:: Data excerpts ::
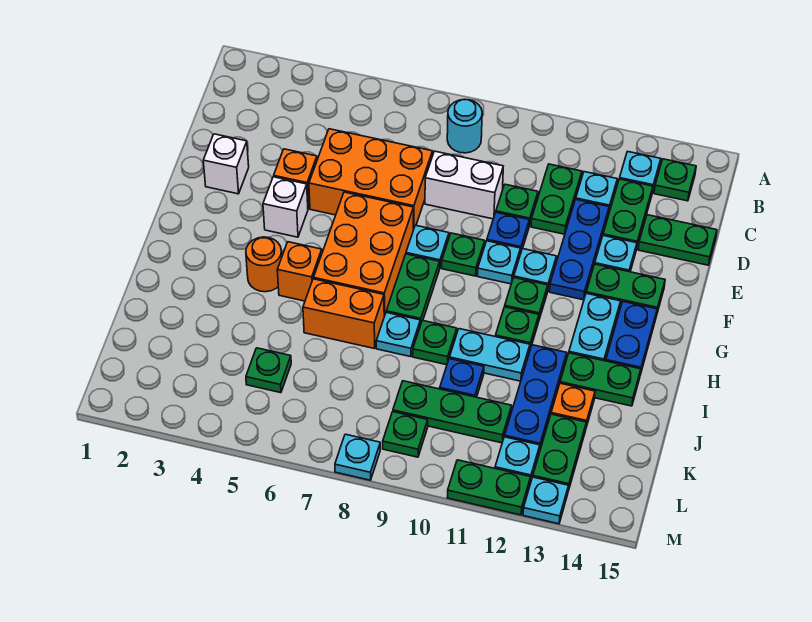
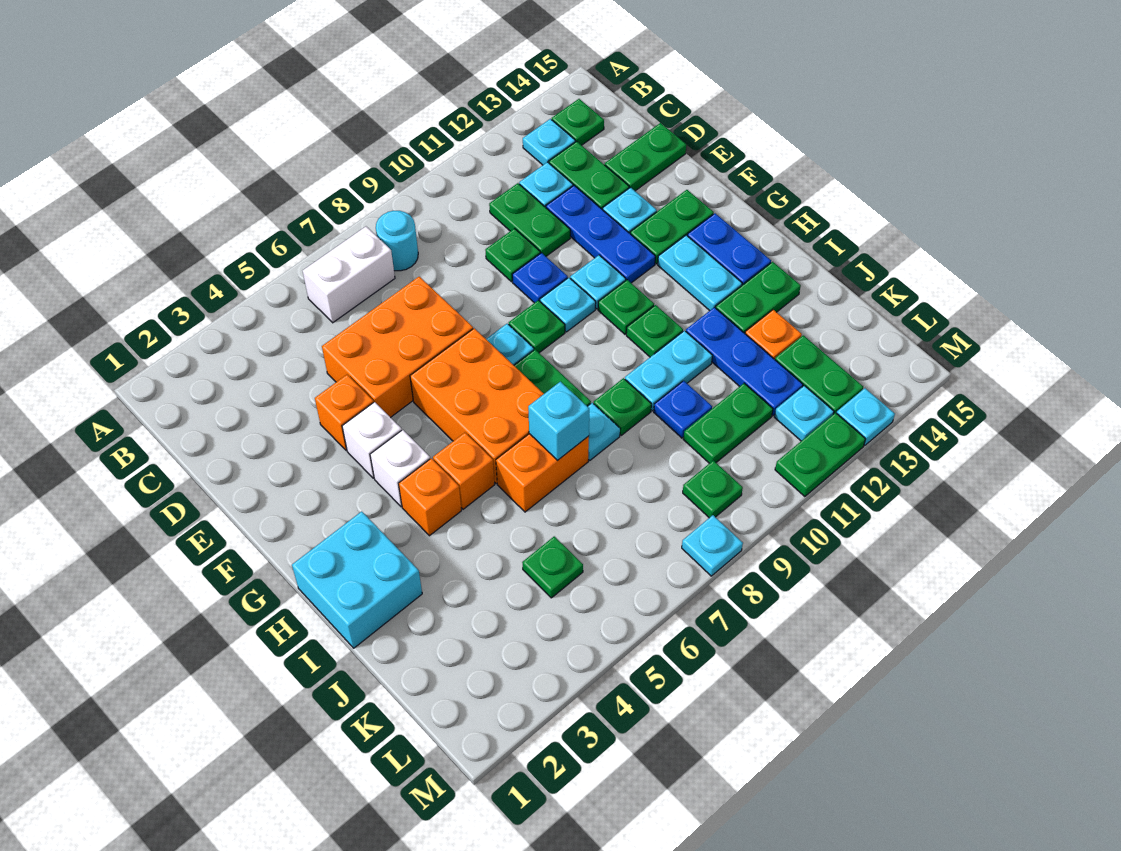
white 1x2 brick [425,151,503,219] -> white 1x2 brick moved to [303,227,395,323]
white 1x1 brick [203,134,249,194] -> white 1x1 brick moved to [370,430,430,507]
none -> cyan 2x2 brick [292,511,422,648]
orange 1x1 round brick [246,237,282,292] -> orange 1x1 brick [399,458,461,536]
none -> cyan 1x1 brick [528,382,589,461]
green 1x3 plate [393,381,512,443] -> green 1x2 plate [683,383,773,463]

:: Task ::
The answer should consist only of the lines from the line containing "none -> cyan 1x1 brick [528,382,589,461]" through the final line of the listing above, reproduced exactly.

:: Answer area ::
none -> cyan 1x1 brick [528,382,589,461]
green 1x3 plate [393,381,512,443] -> green 1x2 plate [683,383,773,463]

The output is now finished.